• AIM OF THE TASK: Only those lines in the data below from the line containing "(431, 217) = (337, 175): purple fish -> none" through the line containing "(449, 600) = (75, 300): brown", both included, should be restated word for word.
(MATERIAL FOR THIS EXERCISE begins)
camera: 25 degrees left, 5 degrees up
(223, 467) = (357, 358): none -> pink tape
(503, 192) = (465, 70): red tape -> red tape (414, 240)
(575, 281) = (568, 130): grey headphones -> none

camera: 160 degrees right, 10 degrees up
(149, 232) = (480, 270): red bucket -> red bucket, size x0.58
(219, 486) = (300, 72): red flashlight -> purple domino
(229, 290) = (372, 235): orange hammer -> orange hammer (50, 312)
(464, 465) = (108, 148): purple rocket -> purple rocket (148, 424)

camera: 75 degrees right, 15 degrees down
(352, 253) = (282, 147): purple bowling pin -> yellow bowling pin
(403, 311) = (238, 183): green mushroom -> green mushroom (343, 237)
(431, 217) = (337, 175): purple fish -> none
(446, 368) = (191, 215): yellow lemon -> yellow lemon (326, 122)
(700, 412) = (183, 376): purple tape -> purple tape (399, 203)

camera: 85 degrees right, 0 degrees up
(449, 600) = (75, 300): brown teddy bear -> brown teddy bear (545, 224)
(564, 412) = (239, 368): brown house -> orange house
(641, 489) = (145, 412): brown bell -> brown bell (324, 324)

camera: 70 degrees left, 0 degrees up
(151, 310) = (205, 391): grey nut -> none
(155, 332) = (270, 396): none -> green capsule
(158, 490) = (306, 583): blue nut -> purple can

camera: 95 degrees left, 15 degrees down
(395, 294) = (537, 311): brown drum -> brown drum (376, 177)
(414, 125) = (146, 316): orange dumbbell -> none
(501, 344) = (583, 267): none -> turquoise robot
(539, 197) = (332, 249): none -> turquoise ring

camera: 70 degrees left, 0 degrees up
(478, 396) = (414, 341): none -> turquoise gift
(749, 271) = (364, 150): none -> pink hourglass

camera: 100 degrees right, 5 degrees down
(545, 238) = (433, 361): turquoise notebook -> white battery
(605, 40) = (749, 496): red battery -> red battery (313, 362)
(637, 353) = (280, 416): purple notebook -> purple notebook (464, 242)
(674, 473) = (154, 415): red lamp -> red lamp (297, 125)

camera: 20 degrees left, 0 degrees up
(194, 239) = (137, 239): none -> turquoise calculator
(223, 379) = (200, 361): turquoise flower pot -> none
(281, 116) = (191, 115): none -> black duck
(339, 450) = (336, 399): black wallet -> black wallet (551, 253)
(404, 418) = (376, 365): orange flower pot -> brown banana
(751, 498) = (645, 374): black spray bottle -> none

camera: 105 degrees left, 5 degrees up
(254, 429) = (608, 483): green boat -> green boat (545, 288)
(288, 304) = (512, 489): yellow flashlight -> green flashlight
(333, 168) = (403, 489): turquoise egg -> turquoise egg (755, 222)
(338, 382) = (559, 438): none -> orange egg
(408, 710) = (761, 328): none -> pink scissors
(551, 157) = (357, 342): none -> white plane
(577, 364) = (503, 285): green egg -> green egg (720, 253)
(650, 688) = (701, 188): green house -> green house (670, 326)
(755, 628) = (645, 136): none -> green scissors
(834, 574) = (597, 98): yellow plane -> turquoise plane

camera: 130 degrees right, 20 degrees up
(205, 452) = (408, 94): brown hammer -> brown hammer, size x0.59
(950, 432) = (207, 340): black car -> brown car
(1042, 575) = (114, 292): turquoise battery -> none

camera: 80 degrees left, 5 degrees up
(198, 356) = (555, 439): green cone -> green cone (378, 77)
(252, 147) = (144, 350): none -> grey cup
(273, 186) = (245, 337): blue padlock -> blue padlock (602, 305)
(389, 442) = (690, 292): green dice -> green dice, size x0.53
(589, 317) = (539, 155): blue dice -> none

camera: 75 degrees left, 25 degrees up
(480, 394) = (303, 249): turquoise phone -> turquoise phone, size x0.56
(MATERIAL FOR THIS EXERCISE ends)
• RESPONSE:
(431, 217) = (337, 175): purple fish -> none
(446, 368) = (191, 215): yellow lemon -> yellow lemon (326, 122)
(700, 412) = (183, 376): purple tape -> purple tape (399, 203)

camera: 85 degrees right, 0 degrees up
(449, 600) = (75, 300): brown teddy bear -> brown teddy bear (545, 224)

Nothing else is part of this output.